*** Opening Data provided ***
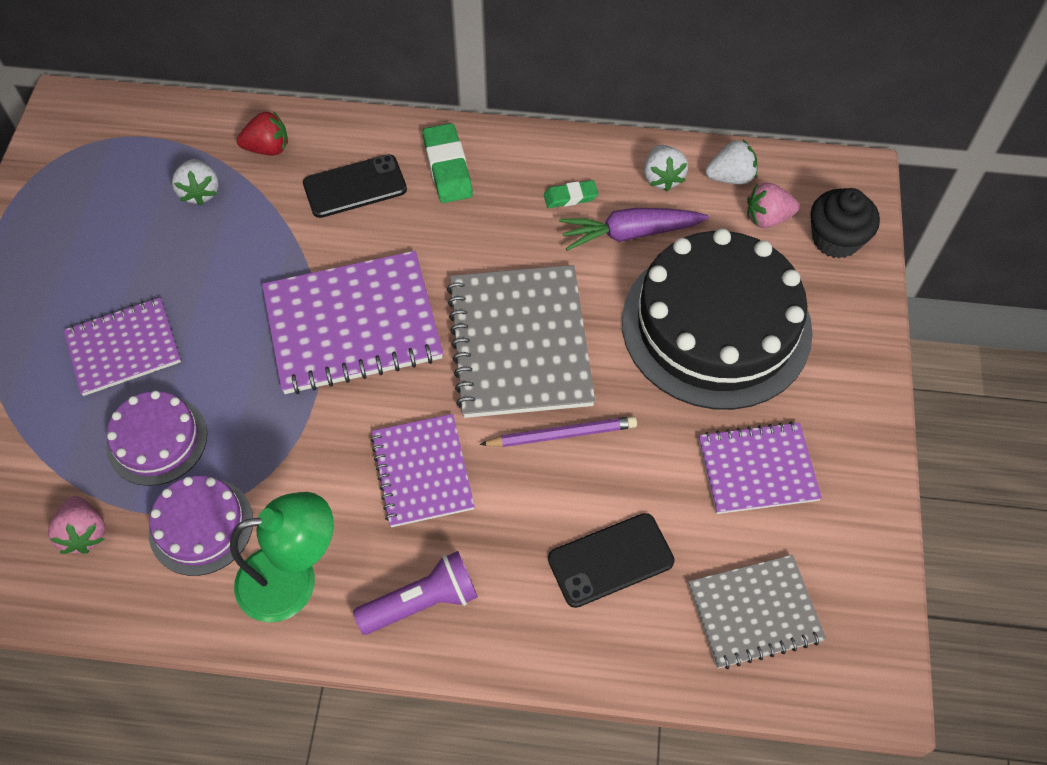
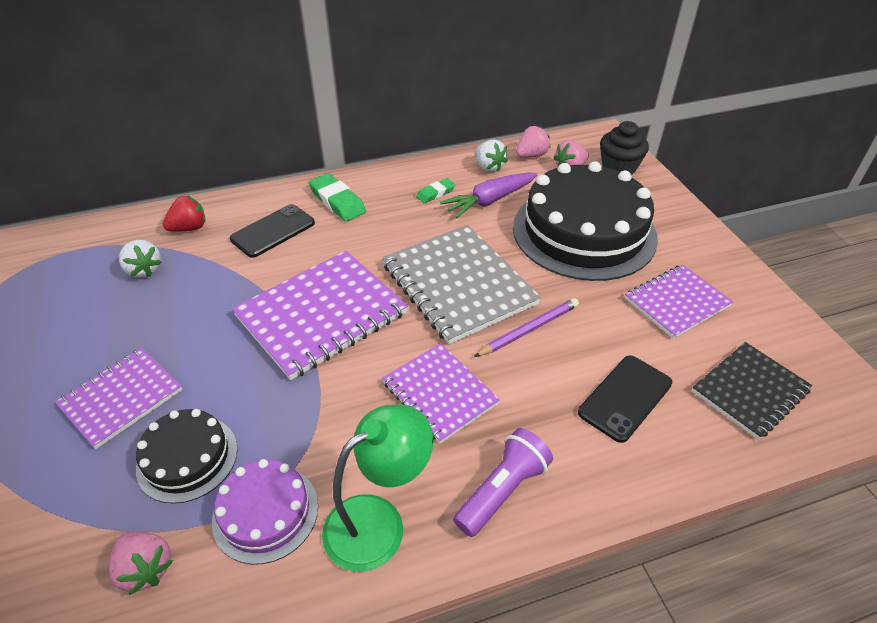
camera: 25 degrees left, 15 degrees down
purple cake [107,391,207,486] -> black cake [136,409,238,504]
grey notebook [688,555,826,669] -> black notebook [692,342,812,440]
white strawberry [706,140,758,184] -> pink strawberry [516,126,551,158]

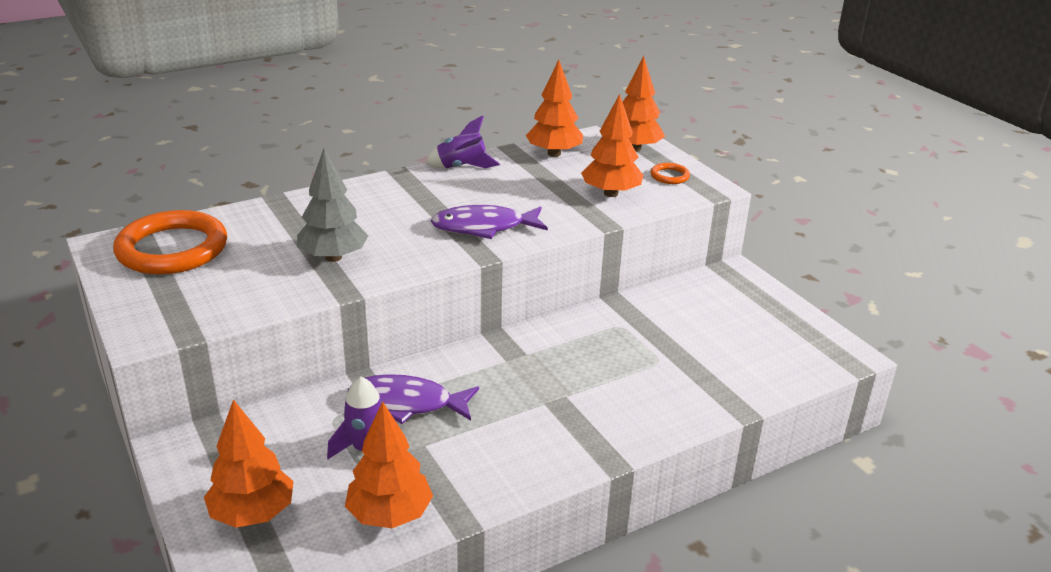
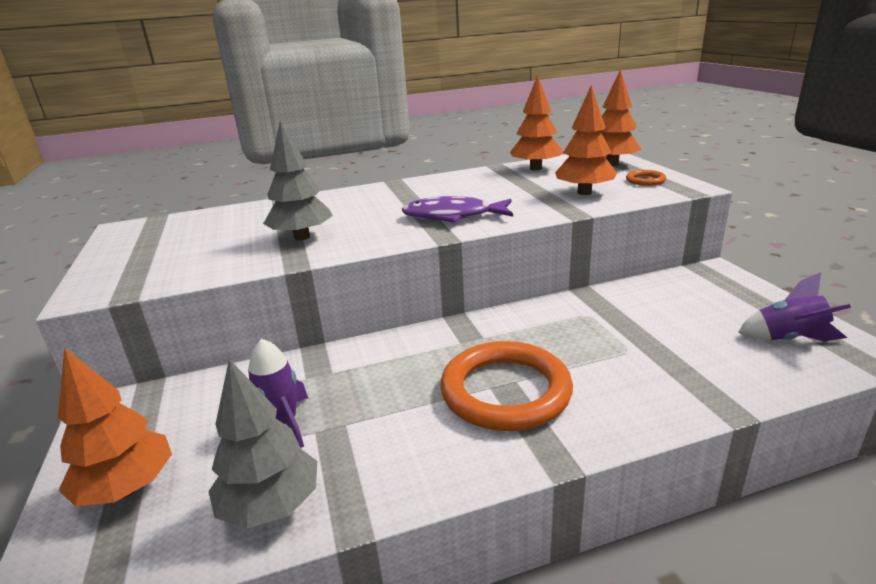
camera: 15 degrees right, 5 degrees down
orange ring [113,210,227,275] -> orange ring moved to [440,341,573,431]
orange tree [345,401,433,528] -> grey tree [208,359,317,529]
purple fish [348,374,479,424] -> none
purple rocket [425,116,500,168] -> purple rocket moved to [738,272,851,341]

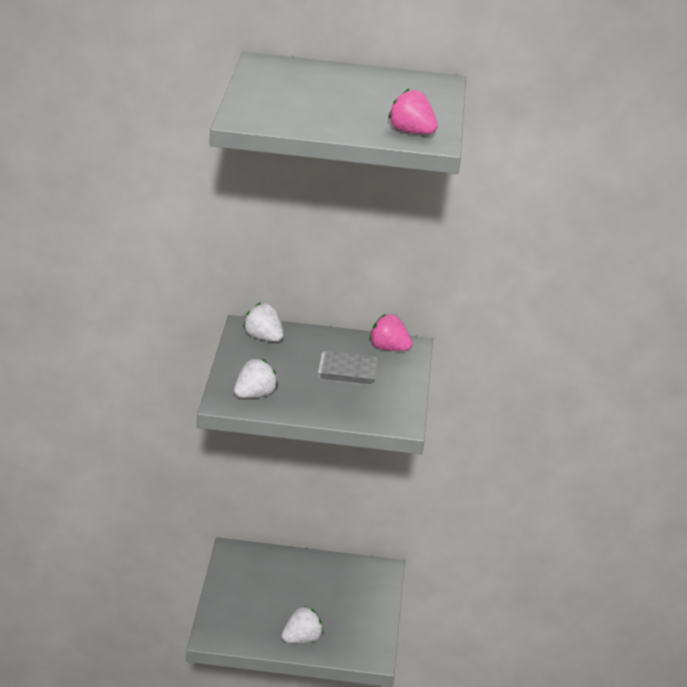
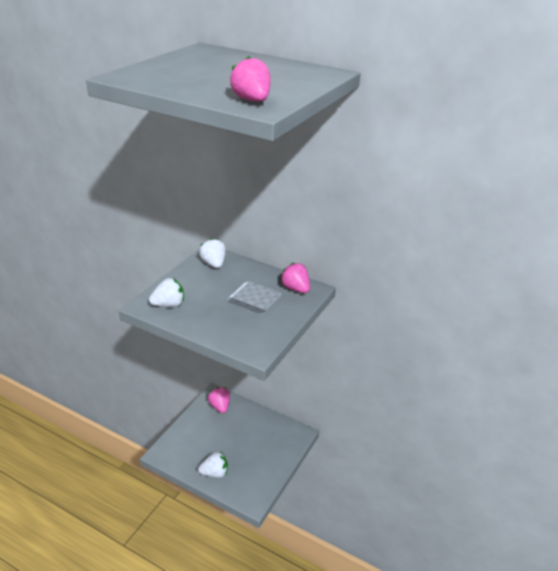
camera: 25 degrees right, 5 degrees up
none -> pink strawberry [208,387,230,413]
*** Closing Data provided ***
- [Problem to solve] Return exactly the line containing "orange ring [113,210,227,275]" and every line after it, up to and including the final line of the entries above. Pictures stay out.

- [Exercise answer]
orange ring [113,210,227,275] -> orange ring moved to [440,341,573,431]
orange tree [345,401,433,528] -> grey tree [208,359,317,529]
purple fish [348,374,479,424] -> none
purple rocket [425,116,500,168] -> purple rocket moved to [738,272,851,341]

camera: 25 degrees right, 5 degrees up
none -> pink strawberry [208,387,230,413]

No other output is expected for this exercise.